(Task details):
Nothing should be output except the lines from the top of the material below through the line that contains "DRIVER2 pin IN1: 7 -> 5", each exactly as written.

(Given records):
------------------------------

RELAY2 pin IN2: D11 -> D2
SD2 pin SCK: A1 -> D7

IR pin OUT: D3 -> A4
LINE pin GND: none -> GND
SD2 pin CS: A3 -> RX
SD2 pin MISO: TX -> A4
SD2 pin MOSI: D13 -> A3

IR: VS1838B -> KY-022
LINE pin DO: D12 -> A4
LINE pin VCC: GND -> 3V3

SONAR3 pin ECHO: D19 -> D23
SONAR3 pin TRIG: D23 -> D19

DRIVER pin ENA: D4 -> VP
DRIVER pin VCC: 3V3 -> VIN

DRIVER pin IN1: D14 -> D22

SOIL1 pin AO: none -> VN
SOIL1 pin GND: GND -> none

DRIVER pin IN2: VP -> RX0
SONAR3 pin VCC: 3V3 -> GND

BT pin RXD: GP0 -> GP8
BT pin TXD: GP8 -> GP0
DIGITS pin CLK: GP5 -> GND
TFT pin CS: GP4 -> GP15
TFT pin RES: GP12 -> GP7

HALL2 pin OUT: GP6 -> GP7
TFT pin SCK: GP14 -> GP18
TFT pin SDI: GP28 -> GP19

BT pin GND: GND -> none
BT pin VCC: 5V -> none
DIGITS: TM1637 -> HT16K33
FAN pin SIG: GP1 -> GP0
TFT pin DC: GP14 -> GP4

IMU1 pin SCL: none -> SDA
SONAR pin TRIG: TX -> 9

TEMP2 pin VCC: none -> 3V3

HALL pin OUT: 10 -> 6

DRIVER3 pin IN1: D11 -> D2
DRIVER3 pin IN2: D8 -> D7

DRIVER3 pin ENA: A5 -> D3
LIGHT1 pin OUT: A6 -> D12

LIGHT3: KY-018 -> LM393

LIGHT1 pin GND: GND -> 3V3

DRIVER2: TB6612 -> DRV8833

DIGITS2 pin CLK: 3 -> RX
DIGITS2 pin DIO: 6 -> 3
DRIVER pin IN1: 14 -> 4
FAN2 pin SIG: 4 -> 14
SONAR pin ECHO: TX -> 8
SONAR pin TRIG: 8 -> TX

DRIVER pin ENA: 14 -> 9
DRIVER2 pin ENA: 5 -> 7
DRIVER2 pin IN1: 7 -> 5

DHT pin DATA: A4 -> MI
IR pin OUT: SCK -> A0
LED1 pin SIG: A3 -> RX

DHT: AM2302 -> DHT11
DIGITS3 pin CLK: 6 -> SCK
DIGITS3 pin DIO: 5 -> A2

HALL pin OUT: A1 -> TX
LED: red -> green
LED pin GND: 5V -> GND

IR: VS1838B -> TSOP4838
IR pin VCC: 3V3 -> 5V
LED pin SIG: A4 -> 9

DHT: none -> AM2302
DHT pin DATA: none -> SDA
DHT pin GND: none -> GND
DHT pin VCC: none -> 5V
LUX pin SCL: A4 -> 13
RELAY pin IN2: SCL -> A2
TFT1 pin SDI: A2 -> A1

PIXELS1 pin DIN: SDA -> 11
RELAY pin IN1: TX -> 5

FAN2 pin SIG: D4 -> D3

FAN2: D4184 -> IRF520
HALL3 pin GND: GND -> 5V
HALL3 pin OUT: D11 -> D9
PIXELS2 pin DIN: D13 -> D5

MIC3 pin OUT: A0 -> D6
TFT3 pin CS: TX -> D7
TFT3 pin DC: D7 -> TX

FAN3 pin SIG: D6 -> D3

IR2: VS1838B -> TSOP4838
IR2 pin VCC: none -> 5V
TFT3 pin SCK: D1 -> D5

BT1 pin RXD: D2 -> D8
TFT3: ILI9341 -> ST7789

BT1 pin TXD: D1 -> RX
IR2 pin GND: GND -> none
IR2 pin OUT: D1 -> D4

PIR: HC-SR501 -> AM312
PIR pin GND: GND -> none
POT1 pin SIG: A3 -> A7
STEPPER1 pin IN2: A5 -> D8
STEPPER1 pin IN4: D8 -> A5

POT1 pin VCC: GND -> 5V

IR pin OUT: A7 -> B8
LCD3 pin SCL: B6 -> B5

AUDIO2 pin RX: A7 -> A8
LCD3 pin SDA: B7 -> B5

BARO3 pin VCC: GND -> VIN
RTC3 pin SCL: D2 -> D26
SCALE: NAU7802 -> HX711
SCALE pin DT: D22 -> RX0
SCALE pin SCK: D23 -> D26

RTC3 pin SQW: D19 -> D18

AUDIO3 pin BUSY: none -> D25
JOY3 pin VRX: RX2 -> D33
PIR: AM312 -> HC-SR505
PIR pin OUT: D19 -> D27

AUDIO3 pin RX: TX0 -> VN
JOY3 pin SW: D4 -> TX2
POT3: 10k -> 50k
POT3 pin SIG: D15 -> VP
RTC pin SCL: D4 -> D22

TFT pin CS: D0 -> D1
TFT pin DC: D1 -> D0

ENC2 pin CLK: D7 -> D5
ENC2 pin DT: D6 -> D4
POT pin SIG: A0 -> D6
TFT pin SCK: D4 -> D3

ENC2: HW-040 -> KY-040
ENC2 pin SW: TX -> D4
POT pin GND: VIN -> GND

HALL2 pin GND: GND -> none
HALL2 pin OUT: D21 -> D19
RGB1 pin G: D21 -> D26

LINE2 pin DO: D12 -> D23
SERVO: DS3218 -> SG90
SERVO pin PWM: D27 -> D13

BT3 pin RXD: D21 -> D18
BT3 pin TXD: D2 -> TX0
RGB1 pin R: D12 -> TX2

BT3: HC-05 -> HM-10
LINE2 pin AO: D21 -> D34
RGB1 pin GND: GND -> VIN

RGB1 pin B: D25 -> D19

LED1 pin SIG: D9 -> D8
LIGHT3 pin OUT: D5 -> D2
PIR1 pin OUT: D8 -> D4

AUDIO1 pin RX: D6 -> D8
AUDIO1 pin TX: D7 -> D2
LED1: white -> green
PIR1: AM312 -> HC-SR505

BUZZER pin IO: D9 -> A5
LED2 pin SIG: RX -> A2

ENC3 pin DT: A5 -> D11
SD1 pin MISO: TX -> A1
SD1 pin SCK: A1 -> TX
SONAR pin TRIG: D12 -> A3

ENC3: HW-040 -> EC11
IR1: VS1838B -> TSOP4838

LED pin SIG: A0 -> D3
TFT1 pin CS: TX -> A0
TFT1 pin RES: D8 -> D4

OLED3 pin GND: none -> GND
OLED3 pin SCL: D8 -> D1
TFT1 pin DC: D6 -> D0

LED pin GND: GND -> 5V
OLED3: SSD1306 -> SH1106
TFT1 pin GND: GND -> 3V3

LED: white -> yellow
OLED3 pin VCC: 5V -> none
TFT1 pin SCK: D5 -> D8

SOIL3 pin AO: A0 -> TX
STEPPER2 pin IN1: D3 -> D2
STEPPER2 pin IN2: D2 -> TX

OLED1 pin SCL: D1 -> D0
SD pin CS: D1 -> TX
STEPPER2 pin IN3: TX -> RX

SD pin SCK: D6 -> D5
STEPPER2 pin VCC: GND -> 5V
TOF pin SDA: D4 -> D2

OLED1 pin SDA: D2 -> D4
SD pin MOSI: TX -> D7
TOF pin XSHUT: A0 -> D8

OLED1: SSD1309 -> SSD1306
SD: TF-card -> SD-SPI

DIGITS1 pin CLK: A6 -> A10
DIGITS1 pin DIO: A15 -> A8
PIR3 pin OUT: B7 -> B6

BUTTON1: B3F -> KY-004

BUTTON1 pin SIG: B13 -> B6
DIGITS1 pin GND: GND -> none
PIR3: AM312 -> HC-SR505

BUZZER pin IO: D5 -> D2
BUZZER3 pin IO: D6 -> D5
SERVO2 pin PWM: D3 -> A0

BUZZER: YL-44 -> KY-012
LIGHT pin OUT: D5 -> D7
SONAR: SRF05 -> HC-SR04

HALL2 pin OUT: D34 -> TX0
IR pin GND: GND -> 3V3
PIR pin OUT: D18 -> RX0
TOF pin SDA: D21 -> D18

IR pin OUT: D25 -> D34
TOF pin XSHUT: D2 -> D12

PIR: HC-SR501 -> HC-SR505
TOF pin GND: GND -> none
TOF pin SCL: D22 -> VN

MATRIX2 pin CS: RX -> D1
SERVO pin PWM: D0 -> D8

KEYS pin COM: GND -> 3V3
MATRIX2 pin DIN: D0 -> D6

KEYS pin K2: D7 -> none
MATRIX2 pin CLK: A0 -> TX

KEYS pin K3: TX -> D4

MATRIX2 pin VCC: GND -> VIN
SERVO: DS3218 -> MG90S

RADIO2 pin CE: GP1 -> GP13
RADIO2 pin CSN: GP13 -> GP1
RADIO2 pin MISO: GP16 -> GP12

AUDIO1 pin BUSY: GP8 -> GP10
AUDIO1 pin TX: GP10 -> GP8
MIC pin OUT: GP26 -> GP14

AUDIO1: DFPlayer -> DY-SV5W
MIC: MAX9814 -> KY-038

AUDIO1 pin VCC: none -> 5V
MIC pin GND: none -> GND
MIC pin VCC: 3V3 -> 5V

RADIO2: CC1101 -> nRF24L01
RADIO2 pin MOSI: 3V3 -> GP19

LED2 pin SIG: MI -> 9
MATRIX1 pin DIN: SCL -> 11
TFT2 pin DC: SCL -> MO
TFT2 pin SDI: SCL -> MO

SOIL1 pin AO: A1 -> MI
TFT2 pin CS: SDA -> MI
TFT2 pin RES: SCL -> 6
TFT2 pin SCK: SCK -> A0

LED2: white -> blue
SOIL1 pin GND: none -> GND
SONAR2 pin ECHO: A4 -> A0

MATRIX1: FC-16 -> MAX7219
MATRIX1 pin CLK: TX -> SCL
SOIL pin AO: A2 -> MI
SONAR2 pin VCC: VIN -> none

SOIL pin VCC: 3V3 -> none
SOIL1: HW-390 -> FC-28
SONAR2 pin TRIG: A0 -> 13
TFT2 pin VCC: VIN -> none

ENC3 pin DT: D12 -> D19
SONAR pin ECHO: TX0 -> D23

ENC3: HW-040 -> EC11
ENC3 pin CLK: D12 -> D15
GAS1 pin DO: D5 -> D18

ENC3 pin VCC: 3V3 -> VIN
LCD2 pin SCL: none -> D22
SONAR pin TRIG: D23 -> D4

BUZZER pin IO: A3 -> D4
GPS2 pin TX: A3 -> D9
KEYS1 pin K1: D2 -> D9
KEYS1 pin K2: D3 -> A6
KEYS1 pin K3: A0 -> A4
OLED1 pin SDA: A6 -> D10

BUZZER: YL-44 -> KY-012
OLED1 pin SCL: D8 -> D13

------------------------------

(Result of the exercise):
RELAY2 pin IN2: D11 -> D2
SD2 pin SCK: A1 -> D7

IR pin OUT: D3 -> A4
LINE pin GND: none -> GND
SD2 pin CS: A3 -> RX
SD2 pin MISO: TX -> A4
SD2 pin MOSI: D13 -> A3

IR: VS1838B -> KY-022
LINE pin DO: D12 -> A4
LINE pin VCC: GND -> 3V3

SONAR3 pin ECHO: D19 -> D23
SONAR3 pin TRIG: D23 -> D19

DRIVER pin ENA: D4 -> VP
DRIVER pin VCC: 3V3 -> VIN

DRIVER pin IN1: D14 -> D22

SOIL1 pin AO: none -> VN
SOIL1 pin GND: GND -> none

DRIVER pin IN2: VP -> RX0
SONAR3 pin VCC: 3V3 -> GND

BT pin RXD: GP0 -> GP8
BT pin TXD: GP8 -> GP0
DIGITS pin CLK: GP5 -> GND
TFT pin CS: GP4 -> GP15
TFT pin RES: GP12 -> GP7

HALL2 pin OUT: GP6 -> GP7
TFT pin SCK: GP14 -> GP18
TFT pin SDI: GP28 -> GP19

BT pin GND: GND -> none
BT pin VCC: 5V -> none
DIGITS: TM1637 -> HT16K33
FAN pin SIG: GP1 -> GP0
TFT pin DC: GP14 -> GP4

IMU1 pin SCL: none -> SDA
SONAR pin TRIG: TX -> 9

TEMP2 pin VCC: none -> 3V3

HALL pin OUT: 10 -> 6

DRIVER3 pin IN1: D11 -> D2
DRIVER3 pin IN2: D8 -> D7

DRIVER3 pin ENA: A5 -> D3
LIGHT1 pin OUT: A6 -> D12

LIGHT3: KY-018 -> LM393

LIGHT1 pin GND: GND -> 3V3

DRIVER2: TB6612 -> DRV8833

DIGITS2 pin CLK: 3 -> RX
DIGITS2 pin DIO: 6 -> 3
DRIVER pin IN1: 14 -> 4
FAN2 pin SIG: 4 -> 14
SONAR pin ECHO: TX -> 8
SONAR pin TRIG: 8 -> TX

DRIVER pin ENA: 14 -> 9
DRIVER2 pin ENA: 5 -> 7
DRIVER2 pin IN1: 7 -> 5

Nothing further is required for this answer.